# EXERCISE DESCRIPTION
Reproduce each of the following lines verbatim, in the order given.

# EXTRACTED RECORDS
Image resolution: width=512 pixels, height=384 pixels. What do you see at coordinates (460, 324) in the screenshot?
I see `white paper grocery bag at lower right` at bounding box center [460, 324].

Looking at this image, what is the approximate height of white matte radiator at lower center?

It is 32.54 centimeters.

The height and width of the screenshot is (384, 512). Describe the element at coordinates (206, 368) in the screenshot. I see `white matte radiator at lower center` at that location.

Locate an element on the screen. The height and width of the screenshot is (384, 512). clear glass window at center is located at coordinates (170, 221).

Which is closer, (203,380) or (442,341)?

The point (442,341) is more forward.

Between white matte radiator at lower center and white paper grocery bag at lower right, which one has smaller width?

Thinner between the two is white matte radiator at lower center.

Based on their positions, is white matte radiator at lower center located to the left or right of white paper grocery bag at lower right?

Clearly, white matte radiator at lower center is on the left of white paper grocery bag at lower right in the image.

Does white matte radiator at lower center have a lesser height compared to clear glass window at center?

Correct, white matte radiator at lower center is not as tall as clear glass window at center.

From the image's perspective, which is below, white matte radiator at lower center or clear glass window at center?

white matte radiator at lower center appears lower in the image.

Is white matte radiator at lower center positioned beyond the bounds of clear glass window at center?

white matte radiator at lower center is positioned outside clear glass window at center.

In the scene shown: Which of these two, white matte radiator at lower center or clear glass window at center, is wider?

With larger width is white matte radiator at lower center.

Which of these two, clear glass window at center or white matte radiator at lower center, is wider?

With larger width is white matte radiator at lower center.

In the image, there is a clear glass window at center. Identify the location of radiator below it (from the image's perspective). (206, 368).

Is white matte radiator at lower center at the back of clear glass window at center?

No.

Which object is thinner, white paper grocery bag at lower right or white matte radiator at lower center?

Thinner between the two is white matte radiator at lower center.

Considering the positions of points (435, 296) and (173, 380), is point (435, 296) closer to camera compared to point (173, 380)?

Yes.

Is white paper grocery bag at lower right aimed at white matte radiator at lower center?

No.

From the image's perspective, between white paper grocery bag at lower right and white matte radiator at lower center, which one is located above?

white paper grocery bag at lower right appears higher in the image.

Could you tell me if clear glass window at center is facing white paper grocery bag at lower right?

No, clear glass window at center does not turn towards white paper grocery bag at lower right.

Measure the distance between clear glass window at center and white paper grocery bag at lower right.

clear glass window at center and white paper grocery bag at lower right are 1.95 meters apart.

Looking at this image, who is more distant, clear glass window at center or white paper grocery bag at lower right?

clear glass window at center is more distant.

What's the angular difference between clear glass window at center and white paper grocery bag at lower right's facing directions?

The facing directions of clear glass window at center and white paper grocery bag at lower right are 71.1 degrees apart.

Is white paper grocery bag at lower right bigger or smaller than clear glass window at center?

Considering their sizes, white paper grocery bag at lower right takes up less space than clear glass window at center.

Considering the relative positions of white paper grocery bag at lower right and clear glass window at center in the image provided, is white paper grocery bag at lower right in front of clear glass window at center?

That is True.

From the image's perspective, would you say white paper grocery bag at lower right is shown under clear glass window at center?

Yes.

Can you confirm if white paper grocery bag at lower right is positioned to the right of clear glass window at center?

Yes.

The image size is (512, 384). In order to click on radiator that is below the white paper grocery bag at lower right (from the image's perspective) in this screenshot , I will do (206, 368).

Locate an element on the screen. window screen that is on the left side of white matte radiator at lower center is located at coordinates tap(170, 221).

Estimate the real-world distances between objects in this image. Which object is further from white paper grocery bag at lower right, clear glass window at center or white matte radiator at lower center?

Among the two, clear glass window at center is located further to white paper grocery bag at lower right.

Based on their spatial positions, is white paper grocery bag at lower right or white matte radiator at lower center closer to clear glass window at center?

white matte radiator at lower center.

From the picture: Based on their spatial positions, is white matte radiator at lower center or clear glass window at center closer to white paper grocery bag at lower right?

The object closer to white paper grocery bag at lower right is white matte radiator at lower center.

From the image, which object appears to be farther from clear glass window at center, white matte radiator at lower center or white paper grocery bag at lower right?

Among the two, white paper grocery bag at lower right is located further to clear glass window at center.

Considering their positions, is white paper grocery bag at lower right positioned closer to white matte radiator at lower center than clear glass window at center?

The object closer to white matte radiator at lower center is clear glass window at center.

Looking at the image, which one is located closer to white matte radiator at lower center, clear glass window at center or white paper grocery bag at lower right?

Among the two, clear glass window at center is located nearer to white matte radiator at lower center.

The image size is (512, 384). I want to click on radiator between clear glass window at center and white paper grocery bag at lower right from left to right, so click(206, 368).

# ANSWER TO THE PROBLEM
Image resolution: width=512 pixels, height=384 pixels. What do you see at coordinates (460, 324) in the screenshot?
I see `white paper grocery bag at lower right` at bounding box center [460, 324].

Looking at this image, what is the approximate height of white matte radiator at lower center?

It is 32.54 centimeters.

The height and width of the screenshot is (384, 512). Describe the element at coordinates (206, 368) in the screenshot. I see `white matte radiator at lower center` at that location.

Locate an element on the screen. The height and width of the screenshot is (384, 512). clear glass window at center is located at coordinates (170, 221).

Which is closer, (203,380) or (442,341)?

The point (442,341) is more forward.

Between white matte radiator at lower center and white paper grocery bag at lower right, which one has smaller width?

Thinner between the two is white matte radiator at lower center.

Based on their positions, is white matte radiator at lower center located to the left or right of white paper grocery bag at lower right?

Clearly, white matte radiator at lower center is on the left of white paper grocery bag at lower right in the image.

Does white matte radiator at lower center have a lesser height compared to clear glass window at center?

Correct, white matte radiator at lower center is not as tall as clear glass window at center.

From the image's perspective, which is below, white matte radiator at lower center or clear glass window at center?

white matte radiator at lower center appears lower in the image.

Is white matte radiator at lower center positioned beyond the bounds of clear glass window at center?

white matte radiator at lower center is positioned outside clear glass window at center.

In the scene shown: Which of these two, white matte radiator at lower center or clear glass window at center, is wider?

With larger width is white matte radiator at lower center.

Which of these two, clear glass window at center or white matte radiator at lower center, is wider?

With larger width is white matte radiator at lower center.

In the image, there is a clear glass window at center. Identify the location of radiator below it (from the image's perspective). (206, 368).

Is white matte radiator at lower center at the back of clear glass window at center?

No.

Which object is thinner, white paper grocery bag at lower right or white matte radiator at lower center?

Thinner between the two is white matte radiator at lower center.

Considering the positions of points (435, 296) and (173, 380), is point (435, 296) closer to camera compared to point (173, 380)?

Yes.

Is white paper grocery bag at lower right aimed at white matte radiator at lower center?

No.

From the image's perspective, between white paper grocery bag at lower right and white matte radiator at lower center, which one is located above?

white paper grocery bag at lower right appears higher in the image.

Could you tell me if clear glass window at center is facing white paper grocery bag at lower right?

No, clear glass window at center does not turn towards white paper grocery bag at lower right.

Measure the distance between clear glass window at center and white paper grocery bag at lower right.

clear glass window at center and white paper grocery bag at lower right are 1.95 meters apart.

Looking at this image, who is more distant, clear glass window at center or white paper grocery bag at lower right?

clear glass window at center is more distant.

What's the angular difference between clear glass window at center and white paper grocery bag at lower right's facing directions?

The facing directions of clear glass window at center and white paper grocery bag at lower right are 71.1 degrees apart.

Is white paper grocery bag at lower right bigger or smaller than clear glass window at center?

Considering their sizes, white paper grocery bag at lower right takes up less space than clear glass window at center.

Considering the relative positions of white paper grocery bag at lower right and clear glass window at center in the image provided, is white paper grocery bag at lower right in front of clear glass window at center?

That is True.

From the image's perspective, would you say white paper grocery bag at lower right is shown under clear glass window at center?

Yes.

Can you confirm if white paper grocery bag at lower right is positioned to the right of clear glass window at center?

Yes.

The image size is (512, 384). In order to click on radiator that is below the white paper grocery bag at lower right (from the image's perspective) in this screenshot , I will do (206, 368).

Locate an element on the screen. window screen that is on the left side of white matte radiator at lower center is located at coordinates tap(170, 221).

Estimate the real-world distances between objects in this image. Which object is further from white paper grocery bag at lower right, clear glass window at center or white matte radiator at lower center?

Among the two, clear glass window at center is located further to white paper grocery bag at lower right.

Based on their spatial positions, is white paper grocery bag at lower right or white matte radiator at lower center closer to clear glass window at center?

white matte radiator at lower center.

From the picture: Based on their spatial positions, is white matte radiator at lower center or clear glass window at center closer to white paper grocery bag at lower right?

The object closer to white paper grocery bag at lower right is white matte radiator at lower center.

From the image, which object appears to be farther from clear glass window at center, white matte radiator at lower center or white paper grocery bag at lower right?

Among the two, white paper grocery bag at lower right is located further to clear glass window at center.

Considering their positions, is white paper grocery bag at lower right positioned closer to white matte radiator at lower center than clear glass window at center?

The object closer to white matte radiator at lower center is clear glass window at center.

Looking at the image, which one is located closer to white matte radiator at lower center, clear glass window at center or white paper grocery bag at lower right?

Among the two, clear glass window at center is located nearer to white matte radiator at lower center.

The image size is (512, 384). I want to click on radiator between clear glass window at center and white paper grocery bag at lower right from left to right, so click(206, 368).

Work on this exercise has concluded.